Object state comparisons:
%%
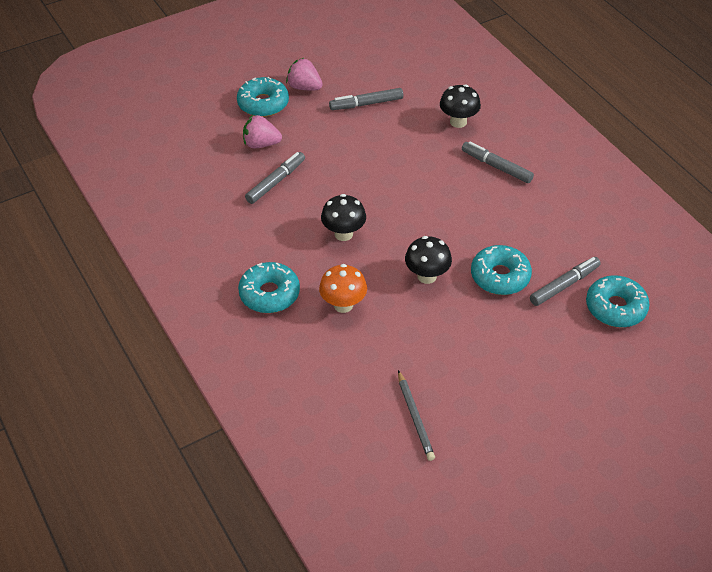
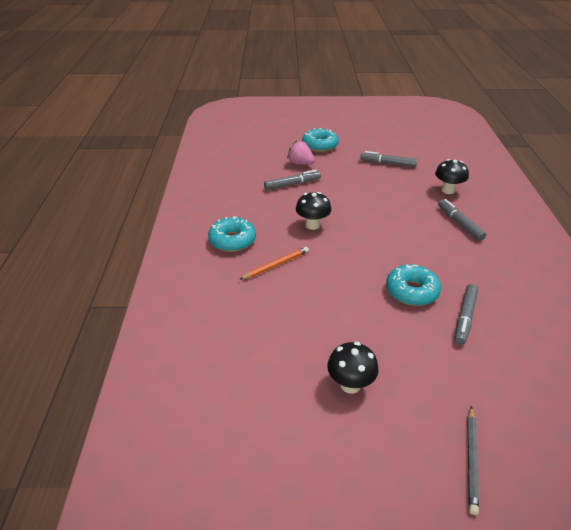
camera: 30 degrees right, 10 degrees down
(304, 87) = (353, 145): pink strawberry -> none
(343, 305) = (276, 265): orange mushroom -> orange pencil
(415, 417) = (265, 360): grey pencil -> grey pencil (471, 460)
(427, 276) = (352, 270): black mushroom -> black mushroom (350, 385)
(564, 285) = (465, 318): grey marker -> grey marker turned 120 degrees clockwise
(615, 308) = (503, 352): turquoise donut -> none

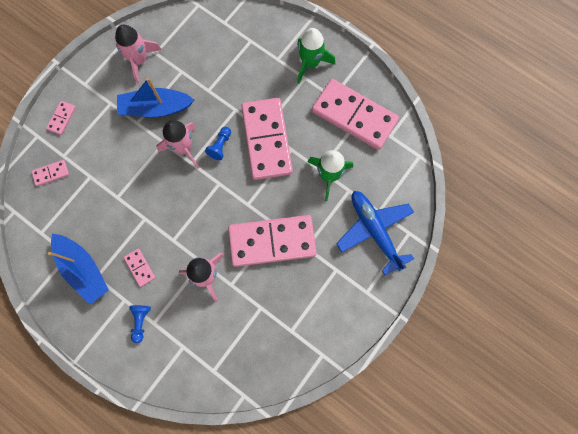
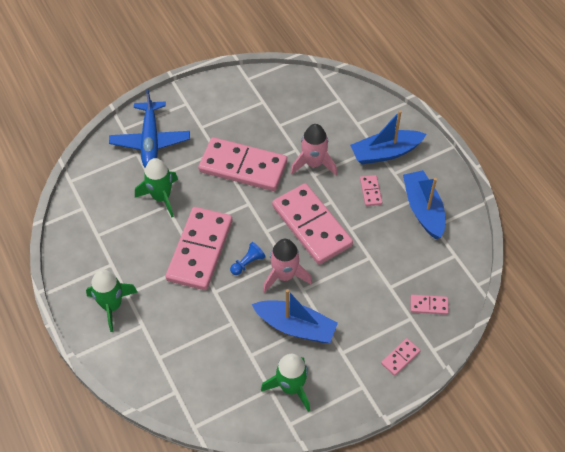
camera: 155 degrees left, 20 degrees down
(139, 60) = (291, 387): pink rocket -> green rocket
(141, 321) = (385, 153): blue pawn -> blue boat
(354, 116) = (103, 238): pink domino -> pink domino (312, 226)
%%
Set down, word for word, every line from the line that holds "(139, 60) = (291, 387): pink" to the end of the entries above, including both ends.

*RESPONSE TO THIS TASK*
(139, 60) = (291, 387): pink rocket -> green rocket
(141, 321) = (385, 153): blue pawn -> blue boat
(354, 116) = (103, 238): pink domino -> pink domino (312, 226)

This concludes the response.